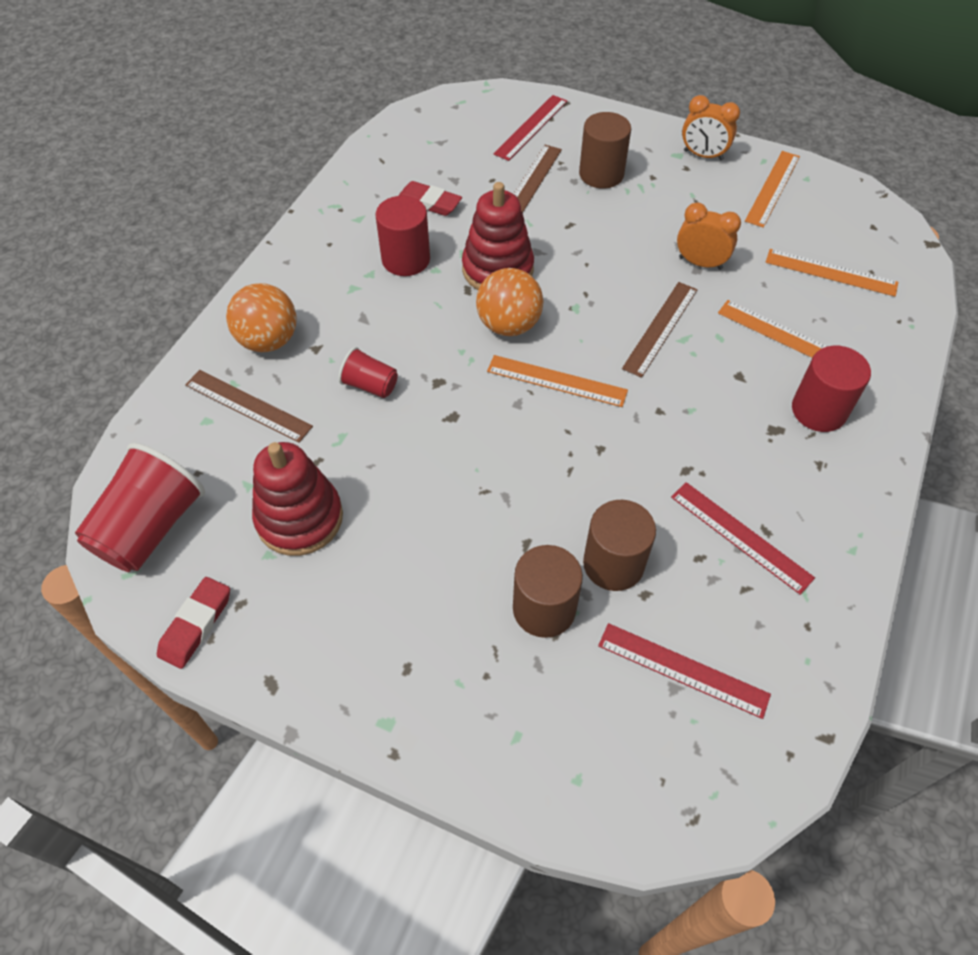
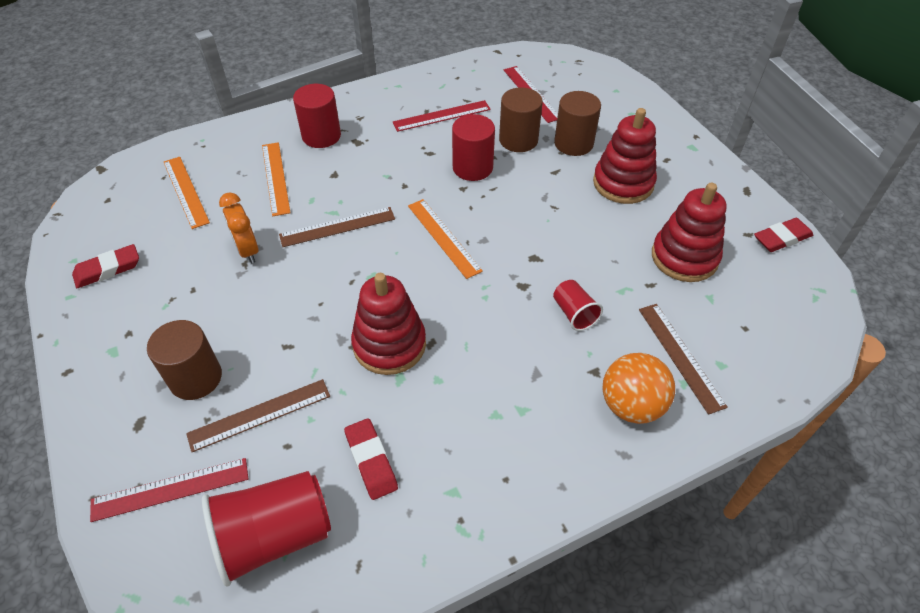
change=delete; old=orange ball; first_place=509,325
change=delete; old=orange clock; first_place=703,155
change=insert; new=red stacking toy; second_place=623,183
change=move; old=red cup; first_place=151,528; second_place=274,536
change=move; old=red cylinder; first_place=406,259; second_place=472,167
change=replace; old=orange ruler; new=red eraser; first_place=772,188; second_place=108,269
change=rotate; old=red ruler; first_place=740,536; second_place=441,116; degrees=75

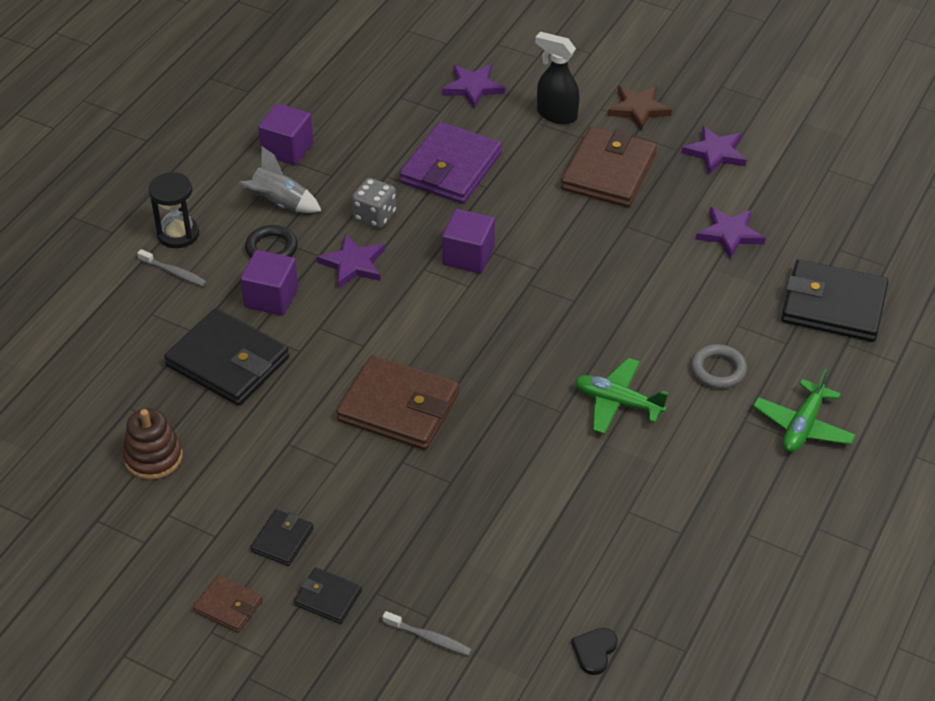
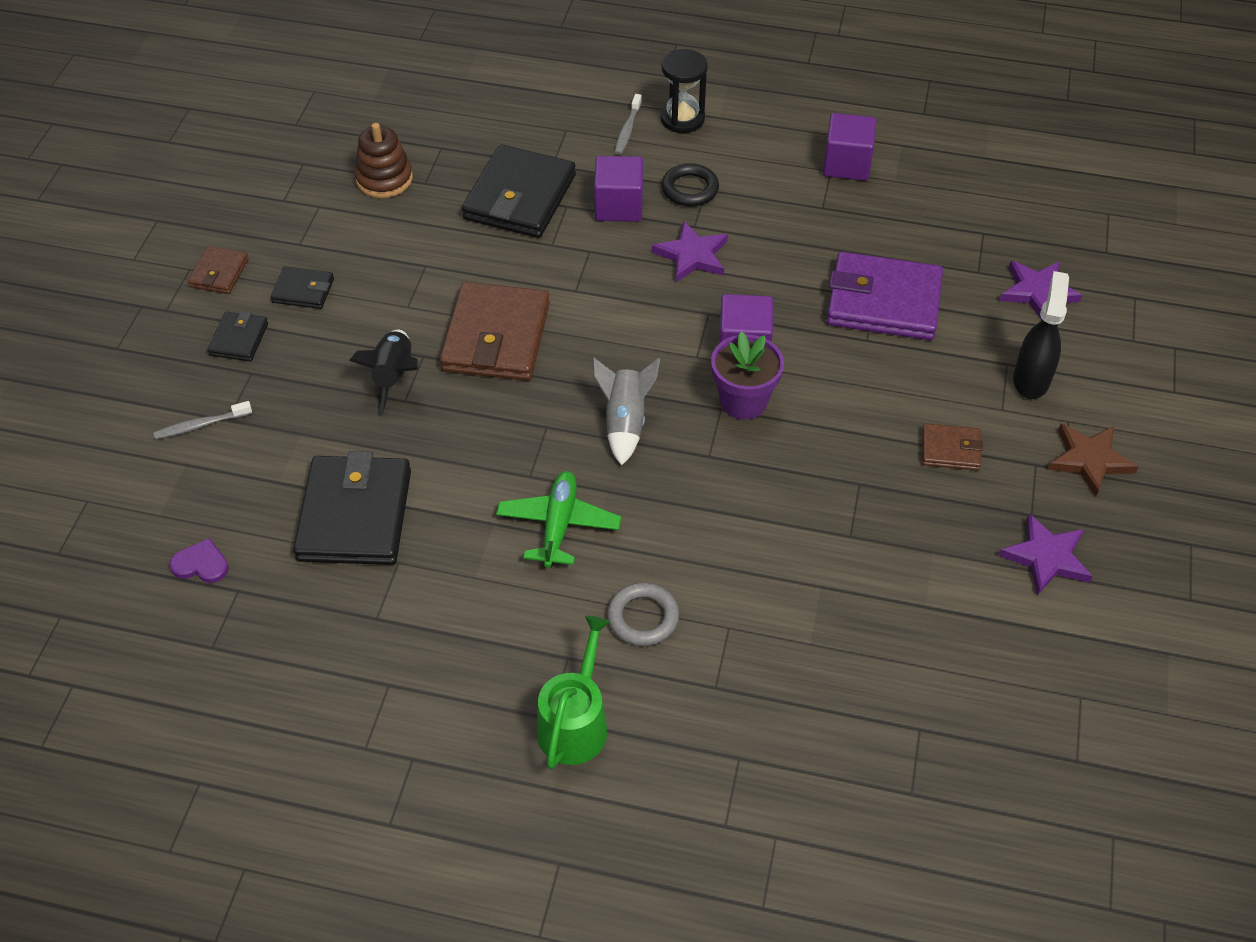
change=delete; old=grey dice; first_place=375,216
change=delete; old=purple star; first_place=730,234
change=insert; new=black rocket; second_place=394,377
change=insert; new=purple flower pot; second_place=743,401
change=move; old=grey rocket; first_place=279,204; second_place=625,423
change=move; old=black wallet; first_place=833,305; second_place=355,515
change=replace; old=green plane; new=green watering can; first_place=803,426; second_place=575,723
change=recolor; old=black heart; new=purple heart; first_place=594,651; second_place=201,564
change=rotate; old=grey toothbrush; first_place=429,638; second_place=201,425; degrees=60
change=resize; old=brown wallet; first_place=609,172; second_place=950,450; factor=0.5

Activity: Could you show every line of the material that includes the string "orange"?

Response to the task:
change=delete; old=orange ball; first_place=509,325
change=delete; old=orange clock; first_place=703,155
change=replace; old=orange ruler; new=red eraser; first_place=772,188; second_place=108,269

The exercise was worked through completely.